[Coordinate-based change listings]
++++
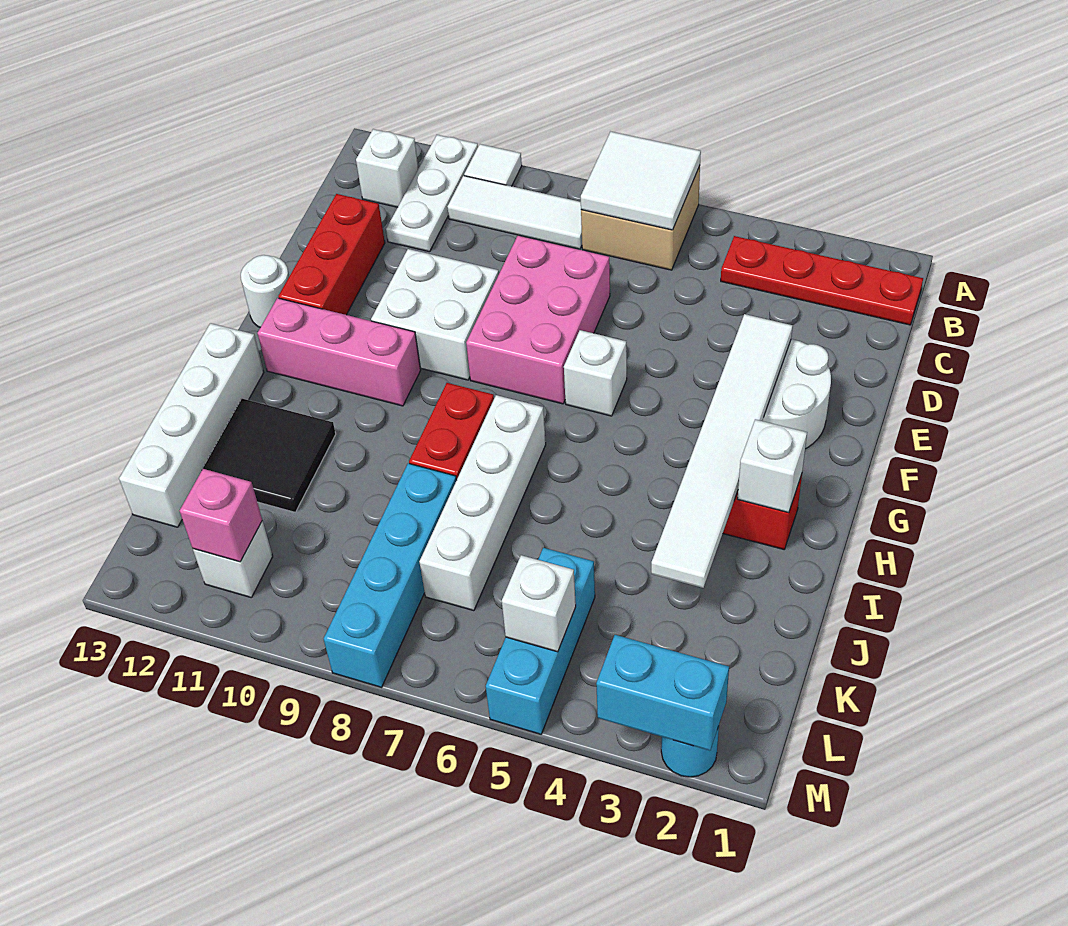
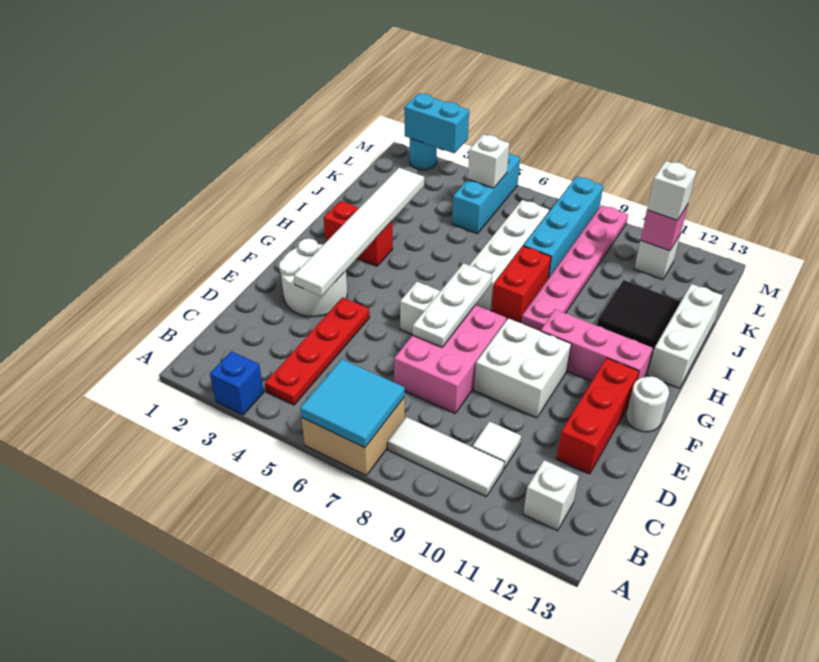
none -> blue brick A3 level 1
white tile A6:B7 level 2 -> cyan tile A6:B7 level 2
white tile A10 level 1 -> white tile C10 level 1
white plate A11:C11 level 1 -> white plate E7:G7 level 2
red plate B1:B4 level 1 -> red plate B4:E4 level 1
white brick H2 level 2 -> white brick L11 level 3
none -> pink plate H9:M9 level 1
white brick H13:K13 level 1 -> white brick H13:J13 level 1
++++
_WORK TASK_. Determine the number of lines in the entries that contain the word "plate". Give that number and nothing more.

_EXERCISE OUTPUT_. 3